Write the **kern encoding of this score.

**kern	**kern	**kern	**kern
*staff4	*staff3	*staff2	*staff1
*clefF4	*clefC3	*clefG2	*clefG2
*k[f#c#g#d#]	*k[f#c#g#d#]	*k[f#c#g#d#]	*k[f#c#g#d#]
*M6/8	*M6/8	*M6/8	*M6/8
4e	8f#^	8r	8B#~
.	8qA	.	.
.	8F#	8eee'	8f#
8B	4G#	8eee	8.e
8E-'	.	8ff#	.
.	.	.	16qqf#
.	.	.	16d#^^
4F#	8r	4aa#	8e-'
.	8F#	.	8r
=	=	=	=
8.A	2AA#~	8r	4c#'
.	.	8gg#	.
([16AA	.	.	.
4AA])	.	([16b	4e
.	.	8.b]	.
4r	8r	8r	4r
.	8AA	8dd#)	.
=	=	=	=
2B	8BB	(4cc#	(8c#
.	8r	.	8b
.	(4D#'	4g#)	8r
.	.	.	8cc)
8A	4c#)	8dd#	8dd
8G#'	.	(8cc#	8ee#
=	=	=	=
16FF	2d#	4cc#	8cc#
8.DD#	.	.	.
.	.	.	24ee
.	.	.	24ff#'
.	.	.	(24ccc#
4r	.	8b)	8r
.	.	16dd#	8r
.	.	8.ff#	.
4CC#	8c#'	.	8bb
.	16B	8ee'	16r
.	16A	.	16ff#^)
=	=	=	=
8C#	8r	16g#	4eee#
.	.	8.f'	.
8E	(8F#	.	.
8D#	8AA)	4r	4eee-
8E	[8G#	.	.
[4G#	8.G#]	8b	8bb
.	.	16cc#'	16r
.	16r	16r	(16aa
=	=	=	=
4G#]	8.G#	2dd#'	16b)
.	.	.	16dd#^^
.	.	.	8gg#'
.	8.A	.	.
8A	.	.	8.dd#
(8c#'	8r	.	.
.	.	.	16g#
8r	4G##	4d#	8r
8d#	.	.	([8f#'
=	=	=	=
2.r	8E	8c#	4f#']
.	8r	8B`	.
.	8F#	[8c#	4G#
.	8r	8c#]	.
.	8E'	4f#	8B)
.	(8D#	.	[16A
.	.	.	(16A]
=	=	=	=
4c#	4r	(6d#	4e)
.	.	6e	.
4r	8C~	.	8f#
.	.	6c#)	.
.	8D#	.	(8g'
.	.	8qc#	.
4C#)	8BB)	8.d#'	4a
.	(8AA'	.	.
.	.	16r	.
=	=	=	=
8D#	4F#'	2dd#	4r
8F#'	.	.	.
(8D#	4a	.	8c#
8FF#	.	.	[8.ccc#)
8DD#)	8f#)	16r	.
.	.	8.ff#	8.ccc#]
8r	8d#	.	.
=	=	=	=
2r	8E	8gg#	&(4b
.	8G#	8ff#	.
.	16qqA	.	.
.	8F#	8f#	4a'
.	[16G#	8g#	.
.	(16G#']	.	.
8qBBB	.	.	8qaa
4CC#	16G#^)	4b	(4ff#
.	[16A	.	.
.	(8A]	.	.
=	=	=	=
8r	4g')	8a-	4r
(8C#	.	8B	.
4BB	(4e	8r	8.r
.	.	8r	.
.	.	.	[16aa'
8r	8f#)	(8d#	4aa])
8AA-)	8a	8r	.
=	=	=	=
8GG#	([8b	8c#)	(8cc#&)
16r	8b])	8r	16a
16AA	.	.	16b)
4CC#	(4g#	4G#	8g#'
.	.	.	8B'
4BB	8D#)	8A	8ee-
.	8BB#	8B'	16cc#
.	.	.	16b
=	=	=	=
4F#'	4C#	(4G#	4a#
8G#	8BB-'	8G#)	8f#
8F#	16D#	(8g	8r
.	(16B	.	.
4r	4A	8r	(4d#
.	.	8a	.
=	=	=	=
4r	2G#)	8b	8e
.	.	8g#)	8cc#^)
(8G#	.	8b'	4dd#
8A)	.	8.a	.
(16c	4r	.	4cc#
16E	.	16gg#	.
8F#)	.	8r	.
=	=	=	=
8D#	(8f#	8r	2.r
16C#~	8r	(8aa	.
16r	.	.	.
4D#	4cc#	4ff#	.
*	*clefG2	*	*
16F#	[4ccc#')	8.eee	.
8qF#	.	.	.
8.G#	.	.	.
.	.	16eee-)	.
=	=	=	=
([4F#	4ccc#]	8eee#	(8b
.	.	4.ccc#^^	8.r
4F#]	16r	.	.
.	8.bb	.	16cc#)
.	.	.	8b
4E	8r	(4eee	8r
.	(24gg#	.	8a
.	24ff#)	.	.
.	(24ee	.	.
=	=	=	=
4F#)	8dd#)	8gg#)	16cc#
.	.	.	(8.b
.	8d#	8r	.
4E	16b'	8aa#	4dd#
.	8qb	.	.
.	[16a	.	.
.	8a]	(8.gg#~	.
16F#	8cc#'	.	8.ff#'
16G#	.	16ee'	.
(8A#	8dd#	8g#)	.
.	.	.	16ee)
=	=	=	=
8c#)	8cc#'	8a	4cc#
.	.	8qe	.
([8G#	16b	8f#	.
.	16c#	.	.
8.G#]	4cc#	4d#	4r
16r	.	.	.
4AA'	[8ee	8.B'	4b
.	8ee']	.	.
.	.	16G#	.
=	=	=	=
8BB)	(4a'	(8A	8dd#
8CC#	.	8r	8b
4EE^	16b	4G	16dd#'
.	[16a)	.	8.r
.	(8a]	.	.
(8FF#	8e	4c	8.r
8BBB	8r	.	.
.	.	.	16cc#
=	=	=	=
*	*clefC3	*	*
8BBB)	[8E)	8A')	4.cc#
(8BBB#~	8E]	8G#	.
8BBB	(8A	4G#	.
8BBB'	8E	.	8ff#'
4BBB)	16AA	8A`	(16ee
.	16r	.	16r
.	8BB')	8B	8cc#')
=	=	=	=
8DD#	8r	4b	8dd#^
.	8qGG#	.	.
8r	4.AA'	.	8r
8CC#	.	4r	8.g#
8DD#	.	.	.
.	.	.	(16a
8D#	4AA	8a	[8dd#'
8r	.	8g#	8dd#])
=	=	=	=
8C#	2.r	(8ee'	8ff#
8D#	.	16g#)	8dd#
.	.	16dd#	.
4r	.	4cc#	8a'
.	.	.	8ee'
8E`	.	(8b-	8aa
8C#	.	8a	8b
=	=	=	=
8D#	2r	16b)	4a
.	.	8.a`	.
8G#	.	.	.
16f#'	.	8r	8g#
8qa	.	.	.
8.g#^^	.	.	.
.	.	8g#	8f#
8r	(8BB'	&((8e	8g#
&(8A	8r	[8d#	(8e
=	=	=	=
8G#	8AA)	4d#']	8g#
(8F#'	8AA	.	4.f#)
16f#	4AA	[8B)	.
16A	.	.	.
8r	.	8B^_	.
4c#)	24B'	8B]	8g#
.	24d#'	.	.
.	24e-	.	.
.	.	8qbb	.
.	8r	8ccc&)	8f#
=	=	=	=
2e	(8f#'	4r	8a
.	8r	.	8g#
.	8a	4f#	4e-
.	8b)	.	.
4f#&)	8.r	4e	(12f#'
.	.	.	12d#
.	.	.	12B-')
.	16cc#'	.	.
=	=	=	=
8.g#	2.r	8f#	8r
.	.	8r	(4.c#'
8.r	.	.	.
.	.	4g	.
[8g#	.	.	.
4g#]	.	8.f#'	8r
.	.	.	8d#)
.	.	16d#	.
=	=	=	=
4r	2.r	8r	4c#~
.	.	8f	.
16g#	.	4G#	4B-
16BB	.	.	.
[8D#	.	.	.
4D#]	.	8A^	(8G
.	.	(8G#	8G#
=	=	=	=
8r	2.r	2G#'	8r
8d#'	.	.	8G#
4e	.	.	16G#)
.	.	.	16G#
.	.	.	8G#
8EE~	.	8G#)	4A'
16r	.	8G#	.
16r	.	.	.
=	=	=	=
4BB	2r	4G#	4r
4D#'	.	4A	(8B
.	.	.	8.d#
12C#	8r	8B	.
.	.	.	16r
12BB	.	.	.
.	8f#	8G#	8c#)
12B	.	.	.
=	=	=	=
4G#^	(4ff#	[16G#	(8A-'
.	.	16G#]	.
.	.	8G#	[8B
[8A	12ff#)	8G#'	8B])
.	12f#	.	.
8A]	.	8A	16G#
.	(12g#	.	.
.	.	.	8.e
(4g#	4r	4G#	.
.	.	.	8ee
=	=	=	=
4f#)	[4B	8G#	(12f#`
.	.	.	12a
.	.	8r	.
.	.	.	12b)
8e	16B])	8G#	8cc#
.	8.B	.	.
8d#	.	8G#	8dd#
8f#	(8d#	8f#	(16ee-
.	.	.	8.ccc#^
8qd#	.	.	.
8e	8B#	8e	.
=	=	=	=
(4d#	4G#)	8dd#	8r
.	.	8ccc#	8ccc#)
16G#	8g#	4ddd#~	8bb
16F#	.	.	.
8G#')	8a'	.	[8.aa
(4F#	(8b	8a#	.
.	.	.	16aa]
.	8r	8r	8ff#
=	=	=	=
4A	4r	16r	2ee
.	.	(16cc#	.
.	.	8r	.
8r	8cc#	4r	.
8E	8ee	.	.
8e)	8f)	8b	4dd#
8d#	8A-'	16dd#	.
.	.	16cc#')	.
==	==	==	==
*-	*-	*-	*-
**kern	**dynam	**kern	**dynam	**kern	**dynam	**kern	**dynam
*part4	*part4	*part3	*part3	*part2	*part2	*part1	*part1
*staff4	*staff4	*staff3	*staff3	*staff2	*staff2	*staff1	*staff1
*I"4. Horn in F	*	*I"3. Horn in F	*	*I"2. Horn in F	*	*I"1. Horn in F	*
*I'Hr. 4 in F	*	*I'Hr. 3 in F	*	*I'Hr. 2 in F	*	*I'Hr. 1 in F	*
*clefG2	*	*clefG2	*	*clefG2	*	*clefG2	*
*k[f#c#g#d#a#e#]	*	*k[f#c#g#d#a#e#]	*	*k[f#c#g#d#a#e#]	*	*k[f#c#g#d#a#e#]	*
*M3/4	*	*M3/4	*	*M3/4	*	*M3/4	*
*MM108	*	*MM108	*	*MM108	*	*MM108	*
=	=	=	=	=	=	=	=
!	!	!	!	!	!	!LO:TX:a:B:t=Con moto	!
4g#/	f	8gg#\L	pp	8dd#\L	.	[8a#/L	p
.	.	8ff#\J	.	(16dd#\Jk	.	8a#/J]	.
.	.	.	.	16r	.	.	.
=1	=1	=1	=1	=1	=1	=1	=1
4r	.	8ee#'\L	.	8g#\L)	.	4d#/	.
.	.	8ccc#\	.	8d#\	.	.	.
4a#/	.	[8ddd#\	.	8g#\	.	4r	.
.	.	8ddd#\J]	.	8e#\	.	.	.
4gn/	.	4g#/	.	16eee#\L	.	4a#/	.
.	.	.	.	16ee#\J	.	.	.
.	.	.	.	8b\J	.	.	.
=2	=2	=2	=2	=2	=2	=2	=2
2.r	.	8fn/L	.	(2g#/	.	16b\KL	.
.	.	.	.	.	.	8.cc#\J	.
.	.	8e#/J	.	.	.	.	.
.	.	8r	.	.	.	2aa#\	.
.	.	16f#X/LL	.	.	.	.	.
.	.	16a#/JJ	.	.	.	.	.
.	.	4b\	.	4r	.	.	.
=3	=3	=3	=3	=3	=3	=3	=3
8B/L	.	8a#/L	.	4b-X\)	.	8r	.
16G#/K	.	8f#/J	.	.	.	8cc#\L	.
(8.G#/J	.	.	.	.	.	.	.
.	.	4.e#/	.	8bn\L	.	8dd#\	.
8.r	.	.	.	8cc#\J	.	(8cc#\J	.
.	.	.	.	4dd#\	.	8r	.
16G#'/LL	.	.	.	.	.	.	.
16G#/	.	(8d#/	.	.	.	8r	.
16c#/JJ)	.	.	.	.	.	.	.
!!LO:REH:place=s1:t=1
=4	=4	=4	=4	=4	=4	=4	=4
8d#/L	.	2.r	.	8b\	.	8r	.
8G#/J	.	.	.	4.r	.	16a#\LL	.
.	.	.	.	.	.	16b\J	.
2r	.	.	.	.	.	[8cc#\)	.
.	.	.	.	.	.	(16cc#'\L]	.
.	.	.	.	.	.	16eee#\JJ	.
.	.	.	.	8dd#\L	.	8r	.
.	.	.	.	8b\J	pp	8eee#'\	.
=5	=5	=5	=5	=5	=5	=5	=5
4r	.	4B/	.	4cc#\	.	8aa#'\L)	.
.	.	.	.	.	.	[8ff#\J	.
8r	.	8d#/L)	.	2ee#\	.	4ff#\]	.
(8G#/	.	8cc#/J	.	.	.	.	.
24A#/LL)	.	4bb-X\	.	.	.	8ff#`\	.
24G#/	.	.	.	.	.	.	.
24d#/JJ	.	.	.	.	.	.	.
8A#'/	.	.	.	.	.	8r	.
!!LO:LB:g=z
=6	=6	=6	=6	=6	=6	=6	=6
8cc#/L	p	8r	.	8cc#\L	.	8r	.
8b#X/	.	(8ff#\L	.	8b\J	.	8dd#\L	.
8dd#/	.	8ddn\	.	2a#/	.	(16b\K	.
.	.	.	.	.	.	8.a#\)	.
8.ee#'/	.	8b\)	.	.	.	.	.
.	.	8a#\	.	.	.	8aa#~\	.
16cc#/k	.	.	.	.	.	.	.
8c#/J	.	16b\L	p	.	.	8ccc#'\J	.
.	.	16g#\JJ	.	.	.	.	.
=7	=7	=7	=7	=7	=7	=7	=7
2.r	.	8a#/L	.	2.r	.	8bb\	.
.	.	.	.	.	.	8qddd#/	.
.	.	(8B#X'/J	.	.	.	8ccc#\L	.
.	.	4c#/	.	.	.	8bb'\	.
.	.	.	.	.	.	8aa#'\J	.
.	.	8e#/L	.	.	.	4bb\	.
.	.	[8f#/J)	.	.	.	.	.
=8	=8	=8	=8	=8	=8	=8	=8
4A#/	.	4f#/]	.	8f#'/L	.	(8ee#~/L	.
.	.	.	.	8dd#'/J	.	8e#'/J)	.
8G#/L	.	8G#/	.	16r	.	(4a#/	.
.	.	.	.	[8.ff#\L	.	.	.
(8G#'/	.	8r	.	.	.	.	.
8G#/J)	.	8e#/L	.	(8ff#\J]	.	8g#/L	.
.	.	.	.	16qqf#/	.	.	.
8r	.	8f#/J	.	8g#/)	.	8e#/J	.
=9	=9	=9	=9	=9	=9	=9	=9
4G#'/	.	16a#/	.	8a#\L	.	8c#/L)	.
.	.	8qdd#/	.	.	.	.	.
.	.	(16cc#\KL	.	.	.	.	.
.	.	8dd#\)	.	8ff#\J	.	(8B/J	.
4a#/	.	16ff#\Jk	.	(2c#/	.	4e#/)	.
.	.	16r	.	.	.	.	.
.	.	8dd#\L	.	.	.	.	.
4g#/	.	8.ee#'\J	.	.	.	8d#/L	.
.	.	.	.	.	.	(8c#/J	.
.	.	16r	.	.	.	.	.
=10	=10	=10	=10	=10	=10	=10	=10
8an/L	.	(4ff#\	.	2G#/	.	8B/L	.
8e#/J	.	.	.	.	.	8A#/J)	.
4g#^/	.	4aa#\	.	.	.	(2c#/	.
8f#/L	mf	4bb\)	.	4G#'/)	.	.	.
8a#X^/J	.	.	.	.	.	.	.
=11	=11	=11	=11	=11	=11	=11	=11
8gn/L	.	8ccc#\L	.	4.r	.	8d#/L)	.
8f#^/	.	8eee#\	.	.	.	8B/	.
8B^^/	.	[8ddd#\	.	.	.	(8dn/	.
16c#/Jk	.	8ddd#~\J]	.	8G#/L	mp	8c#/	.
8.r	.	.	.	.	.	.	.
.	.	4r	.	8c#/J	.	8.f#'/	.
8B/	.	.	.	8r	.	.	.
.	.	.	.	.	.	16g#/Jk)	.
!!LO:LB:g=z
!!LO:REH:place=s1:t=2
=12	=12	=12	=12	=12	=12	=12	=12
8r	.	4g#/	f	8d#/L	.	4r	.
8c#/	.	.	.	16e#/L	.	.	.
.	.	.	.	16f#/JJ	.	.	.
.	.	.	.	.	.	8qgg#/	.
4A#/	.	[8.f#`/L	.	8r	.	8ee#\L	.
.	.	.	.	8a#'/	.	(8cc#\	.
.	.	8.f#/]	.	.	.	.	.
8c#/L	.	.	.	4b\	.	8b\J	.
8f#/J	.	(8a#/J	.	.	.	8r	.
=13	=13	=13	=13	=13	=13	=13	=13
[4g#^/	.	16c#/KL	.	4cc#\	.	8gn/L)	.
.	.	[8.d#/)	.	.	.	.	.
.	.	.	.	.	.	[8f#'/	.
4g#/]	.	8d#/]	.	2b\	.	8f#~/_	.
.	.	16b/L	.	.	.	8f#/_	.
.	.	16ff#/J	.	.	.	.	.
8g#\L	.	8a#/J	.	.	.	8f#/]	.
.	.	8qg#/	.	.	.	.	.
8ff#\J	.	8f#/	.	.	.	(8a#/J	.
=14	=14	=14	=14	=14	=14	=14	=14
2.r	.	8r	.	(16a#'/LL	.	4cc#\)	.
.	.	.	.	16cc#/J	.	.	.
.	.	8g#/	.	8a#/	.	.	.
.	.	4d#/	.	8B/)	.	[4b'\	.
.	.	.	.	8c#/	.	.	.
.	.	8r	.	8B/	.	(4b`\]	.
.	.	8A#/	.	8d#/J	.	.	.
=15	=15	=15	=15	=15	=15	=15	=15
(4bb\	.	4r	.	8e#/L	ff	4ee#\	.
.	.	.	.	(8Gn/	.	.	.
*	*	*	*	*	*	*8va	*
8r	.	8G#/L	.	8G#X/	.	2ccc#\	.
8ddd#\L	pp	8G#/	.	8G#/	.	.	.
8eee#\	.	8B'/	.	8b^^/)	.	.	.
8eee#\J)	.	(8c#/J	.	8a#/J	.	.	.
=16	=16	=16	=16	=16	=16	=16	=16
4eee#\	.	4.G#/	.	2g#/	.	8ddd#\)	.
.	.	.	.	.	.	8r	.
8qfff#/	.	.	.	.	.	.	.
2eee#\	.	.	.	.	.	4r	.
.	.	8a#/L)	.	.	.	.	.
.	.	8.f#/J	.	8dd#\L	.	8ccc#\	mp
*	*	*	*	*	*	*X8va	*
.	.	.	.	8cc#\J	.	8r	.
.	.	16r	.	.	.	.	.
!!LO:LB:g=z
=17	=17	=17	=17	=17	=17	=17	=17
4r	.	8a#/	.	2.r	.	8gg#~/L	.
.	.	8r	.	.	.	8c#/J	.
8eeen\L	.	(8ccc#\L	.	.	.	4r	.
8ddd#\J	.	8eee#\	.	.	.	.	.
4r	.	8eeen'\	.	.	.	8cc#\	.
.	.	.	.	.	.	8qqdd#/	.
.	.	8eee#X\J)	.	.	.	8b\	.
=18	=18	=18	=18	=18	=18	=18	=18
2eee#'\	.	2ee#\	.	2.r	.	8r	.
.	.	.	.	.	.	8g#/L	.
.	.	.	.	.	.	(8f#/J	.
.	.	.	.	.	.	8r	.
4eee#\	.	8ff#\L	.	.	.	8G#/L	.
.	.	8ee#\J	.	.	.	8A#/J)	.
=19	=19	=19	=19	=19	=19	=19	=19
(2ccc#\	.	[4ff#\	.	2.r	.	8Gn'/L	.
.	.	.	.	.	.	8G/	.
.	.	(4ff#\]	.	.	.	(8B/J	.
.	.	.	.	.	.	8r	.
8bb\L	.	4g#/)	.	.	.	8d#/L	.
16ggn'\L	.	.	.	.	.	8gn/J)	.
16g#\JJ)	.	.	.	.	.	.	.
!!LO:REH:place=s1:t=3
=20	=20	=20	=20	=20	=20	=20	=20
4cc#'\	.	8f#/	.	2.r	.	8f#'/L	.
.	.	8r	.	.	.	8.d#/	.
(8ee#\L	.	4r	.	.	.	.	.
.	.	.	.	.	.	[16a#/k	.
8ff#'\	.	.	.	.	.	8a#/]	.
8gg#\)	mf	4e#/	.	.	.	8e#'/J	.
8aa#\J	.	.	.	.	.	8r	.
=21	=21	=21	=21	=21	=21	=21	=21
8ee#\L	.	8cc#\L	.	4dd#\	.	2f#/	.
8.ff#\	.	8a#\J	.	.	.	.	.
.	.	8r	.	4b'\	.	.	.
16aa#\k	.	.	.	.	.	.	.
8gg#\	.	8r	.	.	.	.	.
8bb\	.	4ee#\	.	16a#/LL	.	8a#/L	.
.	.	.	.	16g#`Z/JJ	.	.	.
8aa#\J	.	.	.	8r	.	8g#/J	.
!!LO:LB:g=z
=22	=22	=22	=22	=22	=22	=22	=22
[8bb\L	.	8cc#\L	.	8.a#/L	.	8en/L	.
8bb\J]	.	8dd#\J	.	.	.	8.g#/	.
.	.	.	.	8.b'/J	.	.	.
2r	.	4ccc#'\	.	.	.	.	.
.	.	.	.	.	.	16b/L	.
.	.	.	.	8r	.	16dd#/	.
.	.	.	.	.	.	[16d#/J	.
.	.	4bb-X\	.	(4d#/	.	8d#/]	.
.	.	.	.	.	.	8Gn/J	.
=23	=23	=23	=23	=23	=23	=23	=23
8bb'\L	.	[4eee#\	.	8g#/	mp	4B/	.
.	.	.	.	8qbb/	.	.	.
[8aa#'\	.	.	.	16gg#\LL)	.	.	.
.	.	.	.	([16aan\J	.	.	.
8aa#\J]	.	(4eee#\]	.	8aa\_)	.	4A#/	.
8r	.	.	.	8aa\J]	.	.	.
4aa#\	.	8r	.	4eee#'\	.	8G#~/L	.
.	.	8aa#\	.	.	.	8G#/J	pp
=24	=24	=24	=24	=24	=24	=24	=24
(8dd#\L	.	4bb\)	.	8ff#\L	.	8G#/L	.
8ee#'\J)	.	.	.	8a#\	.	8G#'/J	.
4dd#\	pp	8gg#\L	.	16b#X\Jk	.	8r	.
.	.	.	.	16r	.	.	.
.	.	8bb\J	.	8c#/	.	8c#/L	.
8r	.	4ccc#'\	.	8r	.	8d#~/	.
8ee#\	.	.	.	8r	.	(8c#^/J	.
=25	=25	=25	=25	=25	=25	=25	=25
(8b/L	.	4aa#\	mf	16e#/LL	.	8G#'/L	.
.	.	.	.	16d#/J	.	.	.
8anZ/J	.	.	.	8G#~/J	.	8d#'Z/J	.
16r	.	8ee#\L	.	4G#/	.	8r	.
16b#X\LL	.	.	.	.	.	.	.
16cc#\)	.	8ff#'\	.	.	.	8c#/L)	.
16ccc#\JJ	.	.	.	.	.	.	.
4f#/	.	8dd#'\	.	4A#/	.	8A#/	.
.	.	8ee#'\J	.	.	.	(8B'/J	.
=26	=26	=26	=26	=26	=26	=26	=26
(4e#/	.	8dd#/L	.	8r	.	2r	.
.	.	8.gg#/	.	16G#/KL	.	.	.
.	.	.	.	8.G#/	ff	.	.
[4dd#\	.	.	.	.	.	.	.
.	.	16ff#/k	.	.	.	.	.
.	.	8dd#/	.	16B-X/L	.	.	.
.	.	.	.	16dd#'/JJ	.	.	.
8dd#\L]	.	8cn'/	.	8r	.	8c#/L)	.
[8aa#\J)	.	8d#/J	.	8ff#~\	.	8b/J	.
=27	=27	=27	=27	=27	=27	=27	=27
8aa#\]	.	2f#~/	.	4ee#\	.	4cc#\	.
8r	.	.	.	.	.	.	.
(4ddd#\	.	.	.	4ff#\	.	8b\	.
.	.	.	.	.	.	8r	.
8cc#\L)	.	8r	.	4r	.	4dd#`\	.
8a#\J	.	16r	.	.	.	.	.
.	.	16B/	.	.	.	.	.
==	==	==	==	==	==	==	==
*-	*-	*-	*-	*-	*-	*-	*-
--------------------------------
Request >> Count the lines in the records above that contain the string "kern", treating uppercase and lowercase as different, and give only the number.

Output of the task >> 3